Segment Open

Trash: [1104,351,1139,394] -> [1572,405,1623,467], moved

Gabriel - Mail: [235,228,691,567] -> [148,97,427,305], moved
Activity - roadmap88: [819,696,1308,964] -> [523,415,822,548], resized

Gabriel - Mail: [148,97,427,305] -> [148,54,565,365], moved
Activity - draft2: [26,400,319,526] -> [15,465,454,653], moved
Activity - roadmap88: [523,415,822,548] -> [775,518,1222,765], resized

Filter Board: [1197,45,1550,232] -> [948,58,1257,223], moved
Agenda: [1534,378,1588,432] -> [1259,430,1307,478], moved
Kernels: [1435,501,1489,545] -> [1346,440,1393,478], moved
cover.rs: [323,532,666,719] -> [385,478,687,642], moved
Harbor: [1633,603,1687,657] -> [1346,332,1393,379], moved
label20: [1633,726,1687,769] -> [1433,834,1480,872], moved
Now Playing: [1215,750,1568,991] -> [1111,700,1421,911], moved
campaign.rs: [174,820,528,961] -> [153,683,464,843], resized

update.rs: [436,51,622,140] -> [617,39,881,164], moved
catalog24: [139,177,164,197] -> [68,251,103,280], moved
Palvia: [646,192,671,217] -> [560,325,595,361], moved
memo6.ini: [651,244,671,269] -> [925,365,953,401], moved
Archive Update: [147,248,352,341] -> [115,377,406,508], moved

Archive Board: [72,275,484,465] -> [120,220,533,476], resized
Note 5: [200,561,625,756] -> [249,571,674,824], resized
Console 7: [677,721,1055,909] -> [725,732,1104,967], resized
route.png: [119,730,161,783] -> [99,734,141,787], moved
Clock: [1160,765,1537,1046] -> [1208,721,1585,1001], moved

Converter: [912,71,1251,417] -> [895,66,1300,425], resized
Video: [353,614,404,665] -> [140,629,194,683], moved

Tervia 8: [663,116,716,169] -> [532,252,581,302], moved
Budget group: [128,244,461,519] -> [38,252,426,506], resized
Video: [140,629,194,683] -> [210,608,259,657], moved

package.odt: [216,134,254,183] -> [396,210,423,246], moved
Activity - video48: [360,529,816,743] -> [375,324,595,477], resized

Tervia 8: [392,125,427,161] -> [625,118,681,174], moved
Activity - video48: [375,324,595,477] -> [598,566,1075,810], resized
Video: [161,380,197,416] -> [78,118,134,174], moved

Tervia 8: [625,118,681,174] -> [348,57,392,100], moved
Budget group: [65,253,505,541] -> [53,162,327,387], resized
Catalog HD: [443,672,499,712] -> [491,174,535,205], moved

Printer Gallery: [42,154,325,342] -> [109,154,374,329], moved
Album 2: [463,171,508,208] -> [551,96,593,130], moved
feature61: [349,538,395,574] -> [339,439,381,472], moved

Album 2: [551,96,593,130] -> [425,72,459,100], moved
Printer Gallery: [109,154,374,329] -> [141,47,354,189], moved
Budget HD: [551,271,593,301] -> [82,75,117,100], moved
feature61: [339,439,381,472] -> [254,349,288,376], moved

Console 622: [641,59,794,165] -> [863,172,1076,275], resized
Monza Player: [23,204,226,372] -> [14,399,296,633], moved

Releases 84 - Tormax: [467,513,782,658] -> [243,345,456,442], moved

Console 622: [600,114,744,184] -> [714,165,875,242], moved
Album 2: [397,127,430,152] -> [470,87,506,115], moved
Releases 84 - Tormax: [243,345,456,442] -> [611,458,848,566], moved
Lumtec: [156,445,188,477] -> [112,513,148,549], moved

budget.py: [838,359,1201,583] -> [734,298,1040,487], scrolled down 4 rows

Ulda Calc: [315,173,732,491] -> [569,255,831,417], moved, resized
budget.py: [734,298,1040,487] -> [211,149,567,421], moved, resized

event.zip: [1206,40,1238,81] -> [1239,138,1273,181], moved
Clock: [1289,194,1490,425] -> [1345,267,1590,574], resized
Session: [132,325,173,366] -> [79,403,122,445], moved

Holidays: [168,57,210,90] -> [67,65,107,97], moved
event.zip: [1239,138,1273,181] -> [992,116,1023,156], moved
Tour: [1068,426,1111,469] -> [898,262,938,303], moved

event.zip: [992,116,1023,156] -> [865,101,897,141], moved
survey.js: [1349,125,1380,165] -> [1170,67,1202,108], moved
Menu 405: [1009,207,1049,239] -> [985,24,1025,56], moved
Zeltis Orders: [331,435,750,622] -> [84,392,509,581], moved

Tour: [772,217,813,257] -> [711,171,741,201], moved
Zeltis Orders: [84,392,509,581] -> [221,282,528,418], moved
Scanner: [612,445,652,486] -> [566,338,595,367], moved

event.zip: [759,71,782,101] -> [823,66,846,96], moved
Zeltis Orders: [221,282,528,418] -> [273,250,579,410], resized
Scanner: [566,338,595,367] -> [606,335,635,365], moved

Segment Closed

Copy out each line of the listing that holds "Zeltis".

Zeltis Orders: [331,435,750,622] -> [84,392,509,581], moved
Zeltis Orders: [84,392,509,581] -> [221,282,528,418], moved
Zeltis Orders: [221,282,528,418] -> [273,250,579,410], resized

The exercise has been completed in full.